◆ **Exercise description**
Would you repeat each line below exactly, without the pictures?

### Data provided ###

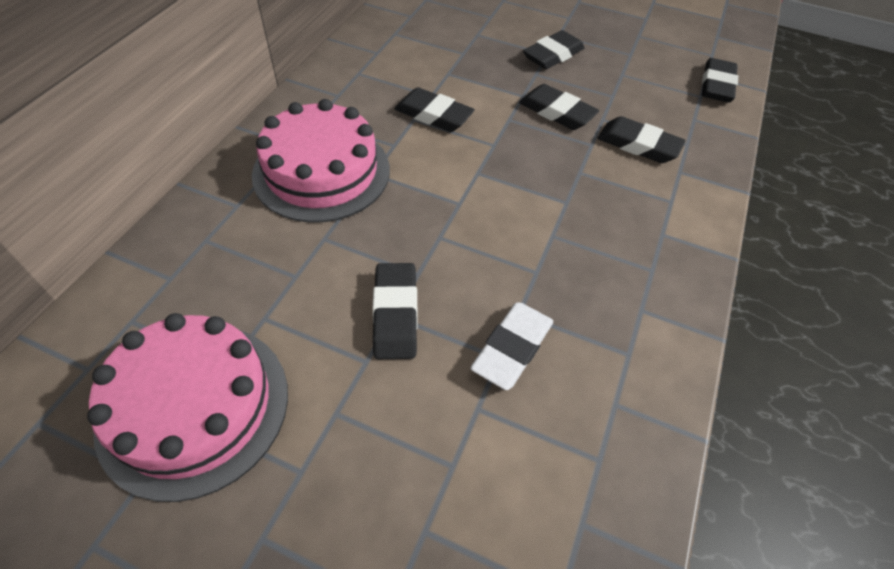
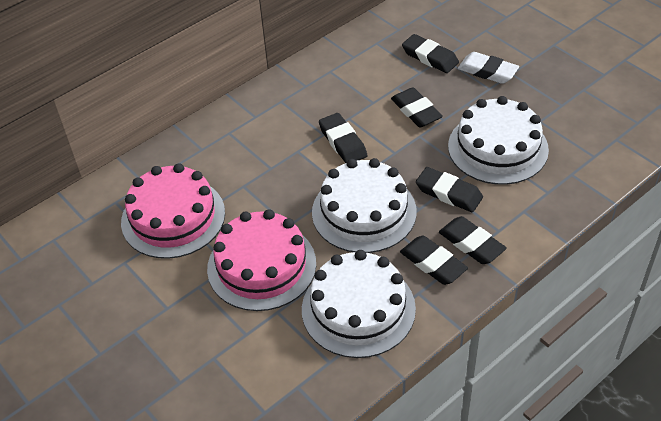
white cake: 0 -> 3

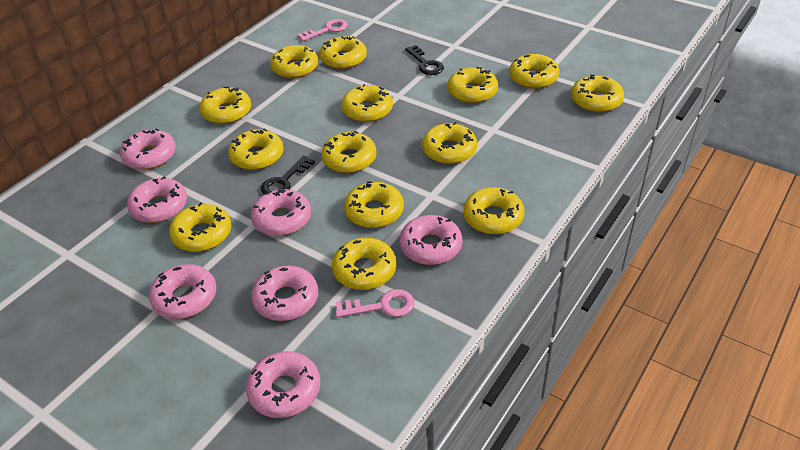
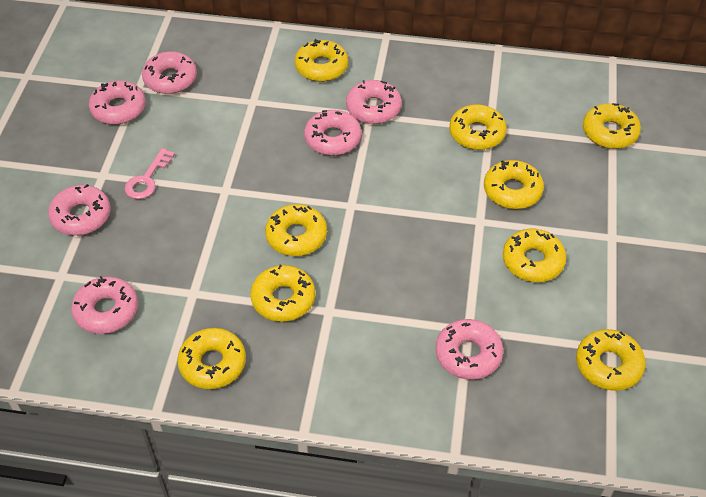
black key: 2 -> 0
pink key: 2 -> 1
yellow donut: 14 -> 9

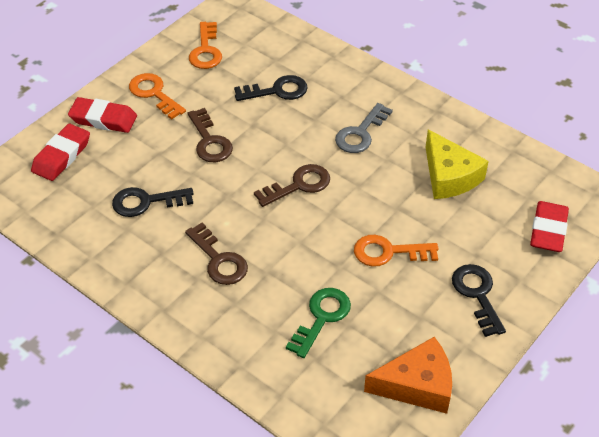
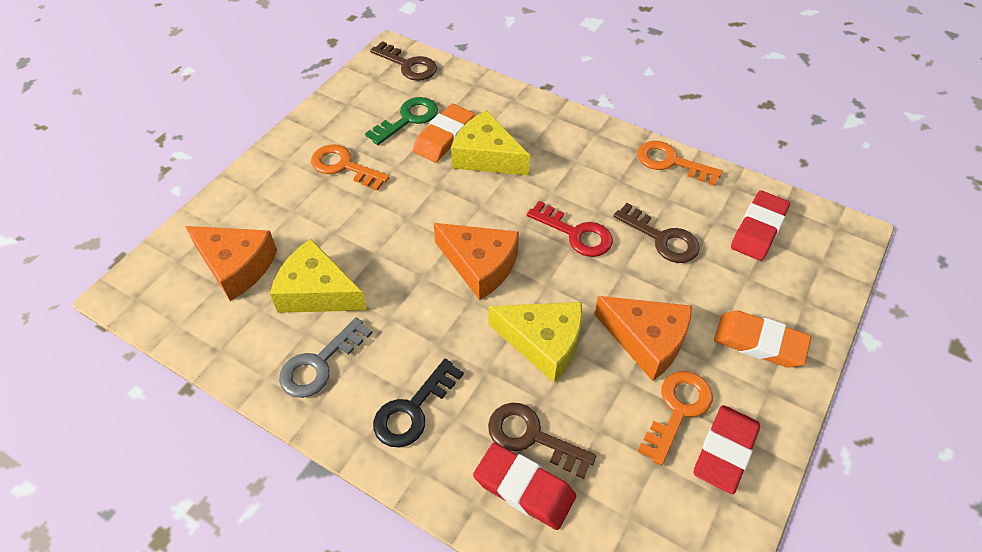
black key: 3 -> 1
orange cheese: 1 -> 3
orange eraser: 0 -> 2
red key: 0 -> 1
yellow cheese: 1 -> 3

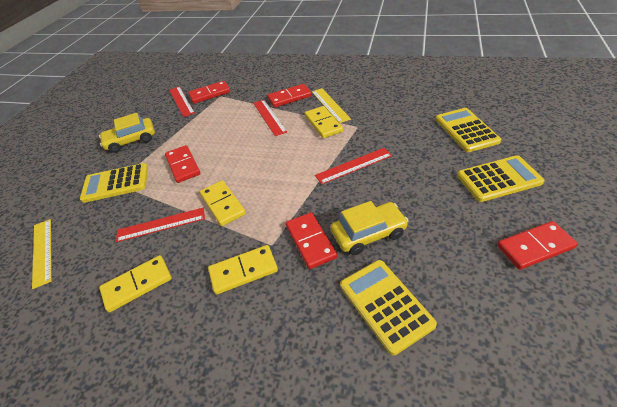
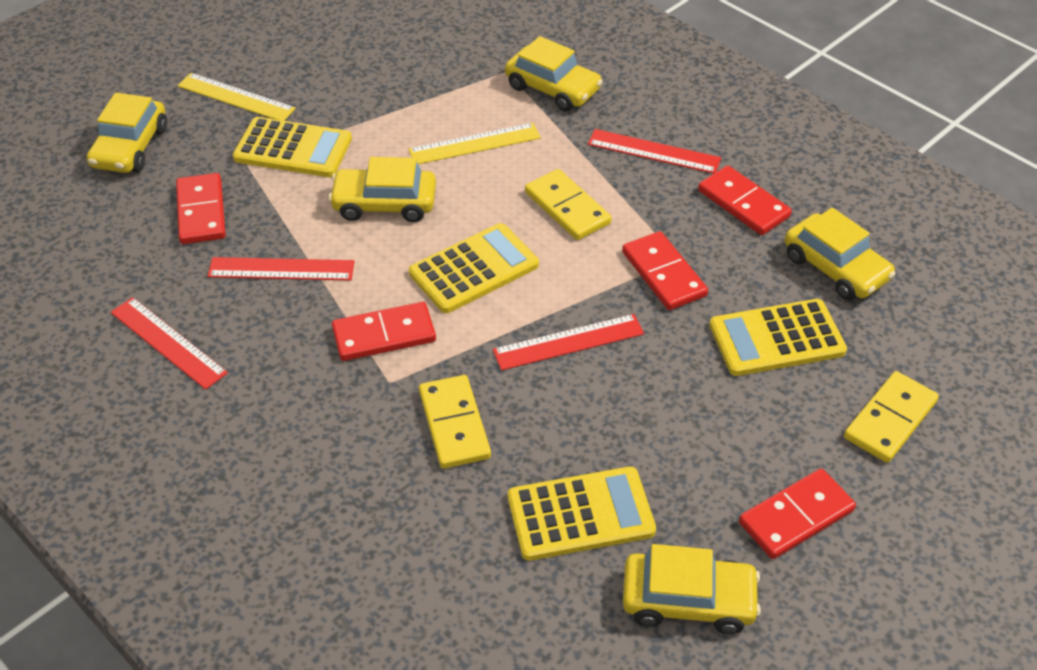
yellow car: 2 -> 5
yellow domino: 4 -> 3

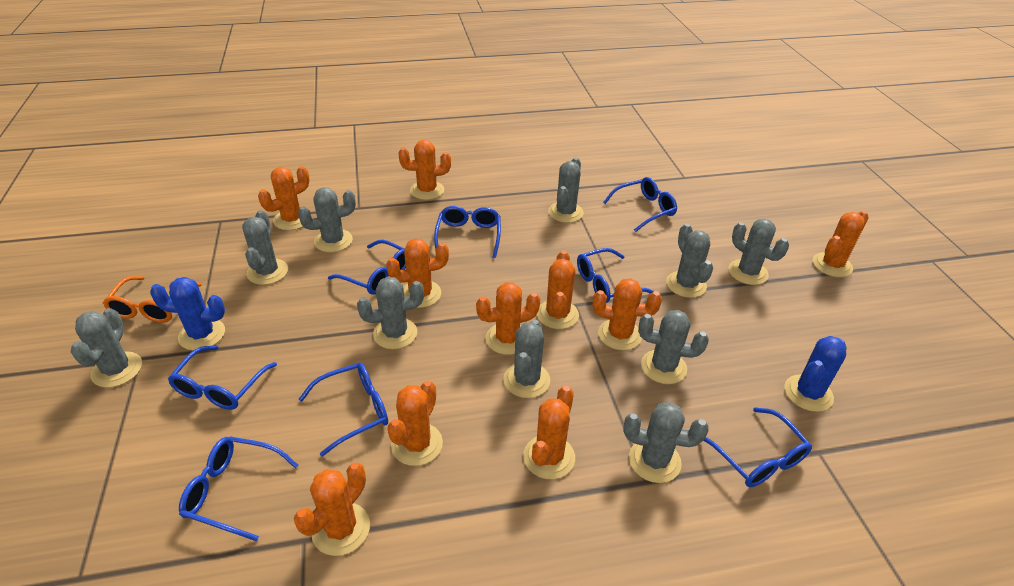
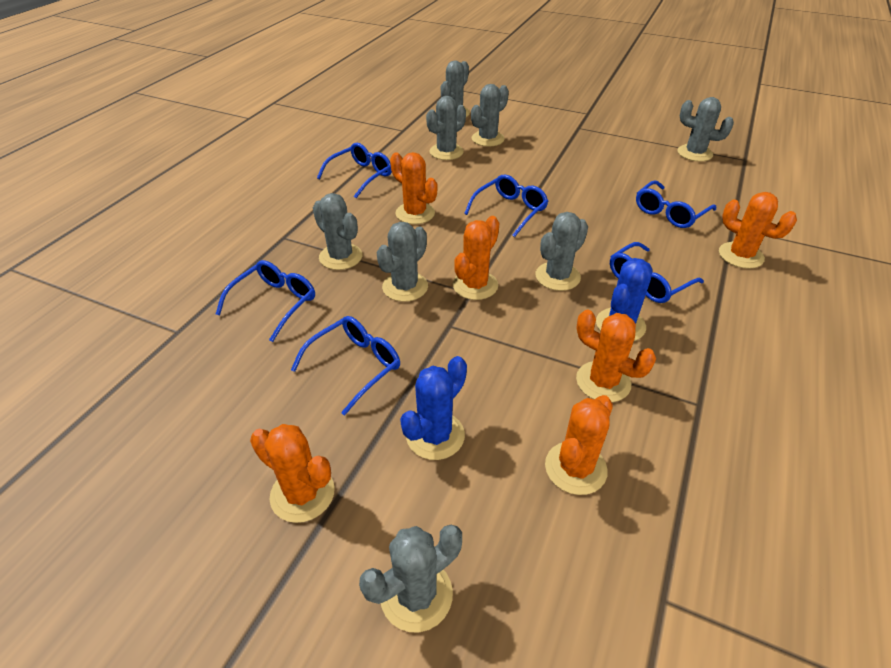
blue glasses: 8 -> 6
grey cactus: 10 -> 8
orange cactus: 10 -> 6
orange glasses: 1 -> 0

###

◆ **Problem solution**
white cake: 0 -> 3

black key: 2 -> 0
pink key: 2 -> 1
yellow donut: 14 -> 9

black key: 3 -> 1
orange cheese: 1 -> 3
orange eraser: 0 -> 2
red key: 0 -> 1
yellow cheese: 1 -> 3

yellow car: 2 -> 5
yellow domino: 4 -> 3

blue glasses: 8 -> 6
grey cactus: 10 -> 8
orange cactus: 10 -> 6
orange glasses: 1 -> 0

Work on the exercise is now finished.